### Dataset records

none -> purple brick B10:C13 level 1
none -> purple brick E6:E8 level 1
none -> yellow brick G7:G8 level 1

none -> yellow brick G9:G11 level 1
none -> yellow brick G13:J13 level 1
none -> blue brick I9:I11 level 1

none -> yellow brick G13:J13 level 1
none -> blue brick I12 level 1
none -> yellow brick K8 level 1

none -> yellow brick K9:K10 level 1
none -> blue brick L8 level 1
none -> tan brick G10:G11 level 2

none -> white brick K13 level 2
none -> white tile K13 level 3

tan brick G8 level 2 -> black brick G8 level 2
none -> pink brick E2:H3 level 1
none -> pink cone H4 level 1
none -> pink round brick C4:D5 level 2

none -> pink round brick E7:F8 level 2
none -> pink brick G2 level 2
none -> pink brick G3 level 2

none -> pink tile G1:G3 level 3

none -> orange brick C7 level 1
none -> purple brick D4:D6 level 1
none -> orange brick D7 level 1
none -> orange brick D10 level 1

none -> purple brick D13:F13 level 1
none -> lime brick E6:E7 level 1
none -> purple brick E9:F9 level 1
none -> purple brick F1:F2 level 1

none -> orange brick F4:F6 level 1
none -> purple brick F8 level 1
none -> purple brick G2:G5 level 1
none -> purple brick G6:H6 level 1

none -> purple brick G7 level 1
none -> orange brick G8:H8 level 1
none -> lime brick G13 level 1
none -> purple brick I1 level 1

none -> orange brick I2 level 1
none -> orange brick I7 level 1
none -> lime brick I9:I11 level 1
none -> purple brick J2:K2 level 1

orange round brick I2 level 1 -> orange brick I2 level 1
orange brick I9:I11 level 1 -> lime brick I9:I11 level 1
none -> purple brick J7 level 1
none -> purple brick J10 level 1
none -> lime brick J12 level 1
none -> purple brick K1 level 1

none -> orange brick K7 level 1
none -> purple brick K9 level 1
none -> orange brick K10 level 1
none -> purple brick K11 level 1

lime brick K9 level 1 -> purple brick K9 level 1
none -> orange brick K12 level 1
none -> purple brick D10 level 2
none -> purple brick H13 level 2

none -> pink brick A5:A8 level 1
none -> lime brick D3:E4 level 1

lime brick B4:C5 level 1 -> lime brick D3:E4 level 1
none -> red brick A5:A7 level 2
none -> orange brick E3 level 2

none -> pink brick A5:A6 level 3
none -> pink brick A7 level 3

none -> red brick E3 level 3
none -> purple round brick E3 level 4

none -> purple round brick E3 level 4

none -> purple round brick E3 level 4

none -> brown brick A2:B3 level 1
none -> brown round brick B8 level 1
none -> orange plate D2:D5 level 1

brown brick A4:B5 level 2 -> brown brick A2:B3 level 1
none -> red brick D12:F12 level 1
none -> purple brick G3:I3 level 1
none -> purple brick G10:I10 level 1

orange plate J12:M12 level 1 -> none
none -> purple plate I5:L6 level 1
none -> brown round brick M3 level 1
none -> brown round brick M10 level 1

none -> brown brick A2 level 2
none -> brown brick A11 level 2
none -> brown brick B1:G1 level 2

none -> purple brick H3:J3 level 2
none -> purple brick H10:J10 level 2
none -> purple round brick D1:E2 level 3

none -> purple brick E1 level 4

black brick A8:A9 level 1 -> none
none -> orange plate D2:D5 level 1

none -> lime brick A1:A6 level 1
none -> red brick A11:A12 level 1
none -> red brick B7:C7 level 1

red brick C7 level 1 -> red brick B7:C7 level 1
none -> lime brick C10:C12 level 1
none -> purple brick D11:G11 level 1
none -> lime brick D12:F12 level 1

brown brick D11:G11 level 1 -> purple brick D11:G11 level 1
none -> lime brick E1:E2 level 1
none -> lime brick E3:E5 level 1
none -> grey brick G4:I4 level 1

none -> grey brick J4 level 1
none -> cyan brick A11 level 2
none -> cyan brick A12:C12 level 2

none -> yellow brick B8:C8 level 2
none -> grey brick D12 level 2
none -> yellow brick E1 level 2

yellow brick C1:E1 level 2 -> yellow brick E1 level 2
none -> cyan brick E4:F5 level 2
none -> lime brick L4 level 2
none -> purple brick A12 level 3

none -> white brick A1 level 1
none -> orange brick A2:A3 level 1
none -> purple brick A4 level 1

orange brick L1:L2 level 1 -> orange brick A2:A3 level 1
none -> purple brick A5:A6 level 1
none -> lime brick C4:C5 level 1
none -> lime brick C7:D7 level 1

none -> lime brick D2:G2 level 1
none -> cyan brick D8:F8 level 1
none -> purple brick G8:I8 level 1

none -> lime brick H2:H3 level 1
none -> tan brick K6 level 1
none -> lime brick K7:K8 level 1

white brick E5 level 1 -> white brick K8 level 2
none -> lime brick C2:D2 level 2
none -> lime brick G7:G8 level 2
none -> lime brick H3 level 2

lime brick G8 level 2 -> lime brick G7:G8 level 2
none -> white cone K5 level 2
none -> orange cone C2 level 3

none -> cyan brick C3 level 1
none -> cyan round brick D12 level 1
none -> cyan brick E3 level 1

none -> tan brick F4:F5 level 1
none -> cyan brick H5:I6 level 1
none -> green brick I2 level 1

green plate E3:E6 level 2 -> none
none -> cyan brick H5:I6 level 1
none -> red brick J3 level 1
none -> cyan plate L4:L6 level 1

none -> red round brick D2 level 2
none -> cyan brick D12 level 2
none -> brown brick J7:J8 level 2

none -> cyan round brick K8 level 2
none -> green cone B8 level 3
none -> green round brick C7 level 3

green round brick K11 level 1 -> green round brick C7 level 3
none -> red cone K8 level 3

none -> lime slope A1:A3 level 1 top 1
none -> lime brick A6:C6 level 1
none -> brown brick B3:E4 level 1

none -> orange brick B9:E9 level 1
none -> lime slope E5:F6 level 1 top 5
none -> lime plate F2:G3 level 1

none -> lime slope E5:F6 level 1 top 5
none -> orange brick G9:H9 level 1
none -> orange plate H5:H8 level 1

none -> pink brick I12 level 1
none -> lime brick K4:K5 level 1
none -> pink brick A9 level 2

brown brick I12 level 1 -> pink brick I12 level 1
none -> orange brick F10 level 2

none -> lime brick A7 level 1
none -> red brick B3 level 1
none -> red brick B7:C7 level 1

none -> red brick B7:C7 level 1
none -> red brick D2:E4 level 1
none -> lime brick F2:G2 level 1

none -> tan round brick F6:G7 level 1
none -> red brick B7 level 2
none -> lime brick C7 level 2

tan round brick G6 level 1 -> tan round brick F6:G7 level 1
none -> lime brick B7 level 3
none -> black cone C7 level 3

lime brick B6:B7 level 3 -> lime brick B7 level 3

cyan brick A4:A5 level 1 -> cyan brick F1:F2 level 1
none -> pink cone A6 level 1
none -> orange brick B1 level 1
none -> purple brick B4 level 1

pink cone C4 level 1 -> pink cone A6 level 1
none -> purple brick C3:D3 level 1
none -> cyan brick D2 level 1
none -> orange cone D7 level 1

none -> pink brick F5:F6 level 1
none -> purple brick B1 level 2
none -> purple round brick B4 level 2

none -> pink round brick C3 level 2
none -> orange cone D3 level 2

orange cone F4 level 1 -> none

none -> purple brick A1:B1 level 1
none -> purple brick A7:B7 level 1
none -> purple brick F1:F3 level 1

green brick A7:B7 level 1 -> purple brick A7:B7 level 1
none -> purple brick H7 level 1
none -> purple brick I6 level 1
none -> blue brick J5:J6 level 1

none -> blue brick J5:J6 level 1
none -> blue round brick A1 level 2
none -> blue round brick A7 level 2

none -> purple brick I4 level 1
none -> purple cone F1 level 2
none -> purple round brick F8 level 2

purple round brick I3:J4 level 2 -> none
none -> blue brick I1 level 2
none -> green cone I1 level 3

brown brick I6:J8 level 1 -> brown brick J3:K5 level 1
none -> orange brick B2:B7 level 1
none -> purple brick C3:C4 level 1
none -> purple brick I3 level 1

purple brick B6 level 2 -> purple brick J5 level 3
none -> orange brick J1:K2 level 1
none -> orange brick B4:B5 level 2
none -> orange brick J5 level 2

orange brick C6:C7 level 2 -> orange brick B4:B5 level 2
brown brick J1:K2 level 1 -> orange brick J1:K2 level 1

### Aim of the exercise
What lines in the listing above hold the string "tile"? List them.

### Output below
none -> white tile K13 level 3
none -> pink tile G1:G3 level 3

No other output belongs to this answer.